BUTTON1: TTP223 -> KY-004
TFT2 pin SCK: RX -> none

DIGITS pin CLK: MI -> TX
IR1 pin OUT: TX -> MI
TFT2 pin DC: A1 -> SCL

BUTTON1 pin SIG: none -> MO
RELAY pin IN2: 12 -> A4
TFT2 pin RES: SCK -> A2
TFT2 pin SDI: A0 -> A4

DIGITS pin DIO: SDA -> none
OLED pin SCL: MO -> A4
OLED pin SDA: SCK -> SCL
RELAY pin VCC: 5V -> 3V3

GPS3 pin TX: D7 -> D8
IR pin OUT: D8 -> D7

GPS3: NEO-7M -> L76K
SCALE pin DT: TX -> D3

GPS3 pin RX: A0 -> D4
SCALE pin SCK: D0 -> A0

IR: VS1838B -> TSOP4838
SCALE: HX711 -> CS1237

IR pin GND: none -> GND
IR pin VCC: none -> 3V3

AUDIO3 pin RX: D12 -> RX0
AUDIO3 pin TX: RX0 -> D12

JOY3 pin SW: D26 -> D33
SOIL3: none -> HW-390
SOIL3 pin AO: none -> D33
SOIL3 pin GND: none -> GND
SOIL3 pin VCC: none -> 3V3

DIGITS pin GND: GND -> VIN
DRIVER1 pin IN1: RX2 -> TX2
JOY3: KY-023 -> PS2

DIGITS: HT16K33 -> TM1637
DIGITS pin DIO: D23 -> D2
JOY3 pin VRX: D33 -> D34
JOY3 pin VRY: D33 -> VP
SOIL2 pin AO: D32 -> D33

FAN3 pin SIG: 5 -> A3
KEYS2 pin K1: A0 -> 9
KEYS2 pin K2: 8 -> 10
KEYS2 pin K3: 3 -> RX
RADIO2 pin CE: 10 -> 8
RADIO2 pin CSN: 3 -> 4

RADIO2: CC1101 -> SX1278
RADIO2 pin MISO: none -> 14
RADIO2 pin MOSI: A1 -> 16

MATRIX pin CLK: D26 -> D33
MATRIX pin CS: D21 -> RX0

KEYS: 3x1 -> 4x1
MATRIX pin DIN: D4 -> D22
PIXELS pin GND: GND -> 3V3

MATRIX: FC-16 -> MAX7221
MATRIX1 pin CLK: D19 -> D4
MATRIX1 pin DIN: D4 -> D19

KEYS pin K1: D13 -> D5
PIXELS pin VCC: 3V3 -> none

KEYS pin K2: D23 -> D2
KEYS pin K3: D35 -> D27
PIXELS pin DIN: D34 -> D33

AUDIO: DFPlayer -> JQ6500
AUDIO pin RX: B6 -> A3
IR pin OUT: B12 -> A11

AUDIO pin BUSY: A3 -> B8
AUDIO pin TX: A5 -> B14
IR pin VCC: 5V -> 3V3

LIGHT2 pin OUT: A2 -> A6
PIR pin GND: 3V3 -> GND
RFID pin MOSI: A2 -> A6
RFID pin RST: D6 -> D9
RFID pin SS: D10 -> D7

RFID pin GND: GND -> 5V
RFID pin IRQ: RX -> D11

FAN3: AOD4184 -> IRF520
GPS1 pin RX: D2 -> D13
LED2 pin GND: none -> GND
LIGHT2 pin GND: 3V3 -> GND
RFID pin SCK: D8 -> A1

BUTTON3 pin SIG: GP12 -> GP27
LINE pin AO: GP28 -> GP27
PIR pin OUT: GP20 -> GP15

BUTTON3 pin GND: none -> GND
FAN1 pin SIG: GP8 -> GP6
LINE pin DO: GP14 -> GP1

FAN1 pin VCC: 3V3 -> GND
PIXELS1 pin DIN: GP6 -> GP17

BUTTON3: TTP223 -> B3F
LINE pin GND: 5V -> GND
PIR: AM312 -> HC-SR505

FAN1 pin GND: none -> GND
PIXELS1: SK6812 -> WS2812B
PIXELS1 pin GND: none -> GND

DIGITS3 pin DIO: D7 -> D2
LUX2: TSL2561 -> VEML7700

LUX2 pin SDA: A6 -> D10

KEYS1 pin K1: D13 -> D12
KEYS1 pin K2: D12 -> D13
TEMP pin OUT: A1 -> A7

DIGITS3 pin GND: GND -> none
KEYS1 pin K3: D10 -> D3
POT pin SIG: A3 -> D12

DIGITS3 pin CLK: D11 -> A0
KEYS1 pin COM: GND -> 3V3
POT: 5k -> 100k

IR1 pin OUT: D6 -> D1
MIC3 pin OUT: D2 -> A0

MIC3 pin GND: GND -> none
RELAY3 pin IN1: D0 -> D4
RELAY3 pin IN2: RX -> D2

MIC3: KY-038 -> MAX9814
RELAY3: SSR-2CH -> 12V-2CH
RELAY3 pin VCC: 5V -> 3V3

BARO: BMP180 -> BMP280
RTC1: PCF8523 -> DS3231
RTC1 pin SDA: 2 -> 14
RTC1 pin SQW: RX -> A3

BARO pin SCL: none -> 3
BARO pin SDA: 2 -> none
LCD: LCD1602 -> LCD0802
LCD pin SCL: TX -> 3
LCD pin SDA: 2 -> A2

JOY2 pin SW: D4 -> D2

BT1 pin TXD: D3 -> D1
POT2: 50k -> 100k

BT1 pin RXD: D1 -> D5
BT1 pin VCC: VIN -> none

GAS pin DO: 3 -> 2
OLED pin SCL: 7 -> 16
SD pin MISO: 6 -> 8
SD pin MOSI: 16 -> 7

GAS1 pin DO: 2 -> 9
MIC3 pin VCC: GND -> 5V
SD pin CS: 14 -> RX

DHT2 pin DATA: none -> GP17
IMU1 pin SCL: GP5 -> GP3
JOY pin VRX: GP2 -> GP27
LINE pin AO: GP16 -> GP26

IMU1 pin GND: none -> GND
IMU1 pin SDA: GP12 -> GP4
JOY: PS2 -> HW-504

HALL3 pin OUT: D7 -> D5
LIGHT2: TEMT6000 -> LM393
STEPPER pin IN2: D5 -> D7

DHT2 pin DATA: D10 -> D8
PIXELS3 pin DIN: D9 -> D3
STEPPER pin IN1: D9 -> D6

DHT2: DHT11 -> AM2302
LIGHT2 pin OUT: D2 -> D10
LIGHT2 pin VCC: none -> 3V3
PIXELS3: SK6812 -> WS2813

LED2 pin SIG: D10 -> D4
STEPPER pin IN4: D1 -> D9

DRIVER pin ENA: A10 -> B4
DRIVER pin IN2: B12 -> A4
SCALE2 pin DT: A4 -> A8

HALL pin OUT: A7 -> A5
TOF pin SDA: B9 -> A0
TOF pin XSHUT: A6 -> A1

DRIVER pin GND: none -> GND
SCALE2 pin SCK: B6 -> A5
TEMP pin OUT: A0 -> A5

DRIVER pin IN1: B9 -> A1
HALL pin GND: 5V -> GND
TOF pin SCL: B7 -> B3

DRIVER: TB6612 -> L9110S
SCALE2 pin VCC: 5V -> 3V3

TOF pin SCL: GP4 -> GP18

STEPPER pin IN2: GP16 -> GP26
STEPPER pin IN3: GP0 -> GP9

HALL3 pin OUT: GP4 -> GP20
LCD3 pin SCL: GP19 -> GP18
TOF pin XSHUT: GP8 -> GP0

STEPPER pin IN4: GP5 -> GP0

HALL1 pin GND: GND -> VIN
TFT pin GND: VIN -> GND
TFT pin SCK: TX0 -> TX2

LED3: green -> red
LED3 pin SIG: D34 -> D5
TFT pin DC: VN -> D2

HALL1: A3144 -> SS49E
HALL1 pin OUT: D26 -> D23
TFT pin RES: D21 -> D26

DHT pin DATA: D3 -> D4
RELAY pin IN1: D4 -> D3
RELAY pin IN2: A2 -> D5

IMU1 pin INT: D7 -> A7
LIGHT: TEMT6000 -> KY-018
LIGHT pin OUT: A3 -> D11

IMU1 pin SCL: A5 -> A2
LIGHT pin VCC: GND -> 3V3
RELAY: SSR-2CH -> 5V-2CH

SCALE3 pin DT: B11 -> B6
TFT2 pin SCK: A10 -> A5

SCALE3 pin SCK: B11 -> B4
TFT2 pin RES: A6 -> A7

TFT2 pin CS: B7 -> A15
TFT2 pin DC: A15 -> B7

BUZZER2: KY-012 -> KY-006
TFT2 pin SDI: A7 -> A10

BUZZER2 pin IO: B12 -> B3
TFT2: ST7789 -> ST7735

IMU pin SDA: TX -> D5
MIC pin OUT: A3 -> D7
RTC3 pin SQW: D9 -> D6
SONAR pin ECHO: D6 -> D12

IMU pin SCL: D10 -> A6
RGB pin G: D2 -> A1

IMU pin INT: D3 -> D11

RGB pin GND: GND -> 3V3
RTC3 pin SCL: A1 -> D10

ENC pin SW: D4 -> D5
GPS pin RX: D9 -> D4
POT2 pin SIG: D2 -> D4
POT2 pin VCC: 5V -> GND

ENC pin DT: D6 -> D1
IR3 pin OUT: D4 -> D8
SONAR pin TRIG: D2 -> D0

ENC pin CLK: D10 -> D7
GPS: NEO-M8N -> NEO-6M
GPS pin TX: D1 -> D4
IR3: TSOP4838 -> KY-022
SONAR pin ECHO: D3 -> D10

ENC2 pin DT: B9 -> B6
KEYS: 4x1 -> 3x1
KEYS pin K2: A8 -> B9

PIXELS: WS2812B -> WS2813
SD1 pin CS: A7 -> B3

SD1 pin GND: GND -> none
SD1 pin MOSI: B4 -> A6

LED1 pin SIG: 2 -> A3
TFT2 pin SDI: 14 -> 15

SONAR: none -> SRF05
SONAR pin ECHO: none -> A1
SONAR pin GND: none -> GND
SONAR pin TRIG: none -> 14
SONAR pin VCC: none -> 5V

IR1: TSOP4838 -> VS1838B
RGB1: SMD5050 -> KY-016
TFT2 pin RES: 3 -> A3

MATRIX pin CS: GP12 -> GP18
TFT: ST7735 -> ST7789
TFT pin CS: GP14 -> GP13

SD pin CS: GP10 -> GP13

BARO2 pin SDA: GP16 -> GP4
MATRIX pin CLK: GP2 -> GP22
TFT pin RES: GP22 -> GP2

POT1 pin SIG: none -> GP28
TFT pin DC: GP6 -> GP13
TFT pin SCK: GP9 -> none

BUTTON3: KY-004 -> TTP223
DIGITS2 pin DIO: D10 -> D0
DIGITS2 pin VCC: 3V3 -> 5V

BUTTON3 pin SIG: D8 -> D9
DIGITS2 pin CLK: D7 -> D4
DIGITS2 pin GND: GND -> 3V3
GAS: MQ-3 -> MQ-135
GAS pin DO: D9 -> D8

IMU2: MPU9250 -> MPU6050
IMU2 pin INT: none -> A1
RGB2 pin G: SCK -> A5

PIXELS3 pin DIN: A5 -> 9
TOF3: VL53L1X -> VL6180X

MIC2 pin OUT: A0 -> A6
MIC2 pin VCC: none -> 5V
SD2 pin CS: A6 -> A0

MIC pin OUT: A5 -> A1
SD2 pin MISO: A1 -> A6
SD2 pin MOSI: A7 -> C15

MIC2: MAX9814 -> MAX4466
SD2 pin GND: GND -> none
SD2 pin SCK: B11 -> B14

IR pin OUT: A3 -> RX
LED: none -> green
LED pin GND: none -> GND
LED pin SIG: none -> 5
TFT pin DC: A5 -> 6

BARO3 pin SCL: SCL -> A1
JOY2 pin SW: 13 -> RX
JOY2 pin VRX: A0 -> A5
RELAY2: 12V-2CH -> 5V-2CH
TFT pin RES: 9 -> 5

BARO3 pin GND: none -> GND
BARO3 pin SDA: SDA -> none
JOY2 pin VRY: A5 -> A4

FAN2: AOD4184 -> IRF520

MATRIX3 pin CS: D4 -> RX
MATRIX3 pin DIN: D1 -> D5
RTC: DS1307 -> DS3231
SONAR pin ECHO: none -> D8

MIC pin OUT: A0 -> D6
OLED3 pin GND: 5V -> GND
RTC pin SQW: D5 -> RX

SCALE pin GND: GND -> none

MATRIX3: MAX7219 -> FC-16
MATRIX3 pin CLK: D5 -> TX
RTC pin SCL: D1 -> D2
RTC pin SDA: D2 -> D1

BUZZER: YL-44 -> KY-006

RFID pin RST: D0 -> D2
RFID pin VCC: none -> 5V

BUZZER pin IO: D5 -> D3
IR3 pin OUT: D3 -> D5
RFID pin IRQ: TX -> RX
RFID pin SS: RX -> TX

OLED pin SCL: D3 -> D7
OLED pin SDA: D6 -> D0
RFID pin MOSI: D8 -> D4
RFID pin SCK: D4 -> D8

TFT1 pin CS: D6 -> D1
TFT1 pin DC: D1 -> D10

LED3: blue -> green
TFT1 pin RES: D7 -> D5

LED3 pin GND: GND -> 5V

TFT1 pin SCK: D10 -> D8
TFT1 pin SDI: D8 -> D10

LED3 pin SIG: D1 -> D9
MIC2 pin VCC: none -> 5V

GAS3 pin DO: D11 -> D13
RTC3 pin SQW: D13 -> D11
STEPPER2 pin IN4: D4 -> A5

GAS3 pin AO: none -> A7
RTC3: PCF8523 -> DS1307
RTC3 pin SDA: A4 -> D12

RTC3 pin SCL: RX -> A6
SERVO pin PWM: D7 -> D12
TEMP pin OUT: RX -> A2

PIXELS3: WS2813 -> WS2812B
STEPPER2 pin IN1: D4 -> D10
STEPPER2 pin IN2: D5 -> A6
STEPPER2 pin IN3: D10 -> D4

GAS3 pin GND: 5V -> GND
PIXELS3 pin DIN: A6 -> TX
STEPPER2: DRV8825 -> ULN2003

******

WORK TO BE COMPLETED: Your task is to quote the lines above, beginning with the first and ending with the one that holds "SCALE pin SCK: D0 -> A0".

EXERCISE RESPONSE:
BUTTON1: TTP223 -> KY-004
TFT2 pin SCK: RX -> none

DIGITS pin CLK: MI -> TX
IR1 pin OUT: TX -> MI
TFT2 pin DC: A1 -> SCL

BUTTON1 pin SIG: none -> MO
RELAY pin IN2: 12 -> A4
TFT2 pin RES: SCK -> A2
TFT2 pin SDI: A0 -> A4

DIGITS pin DIO: SDA -> none
OLED pin SCL: MO -> A4
OLED pin SDA: SCK -> SCL
RELAY pin VCC: 5V -> 3V3

GPS3 pin TX: D7 -> D8
IR pin OUT: D8 -> D7

GPS3: NEO-7M -> L76K
SCALE pin DT: TX -> D3

GPS3 pin RX: A0 -> D4
SCALE pin SCK: D0 -> A0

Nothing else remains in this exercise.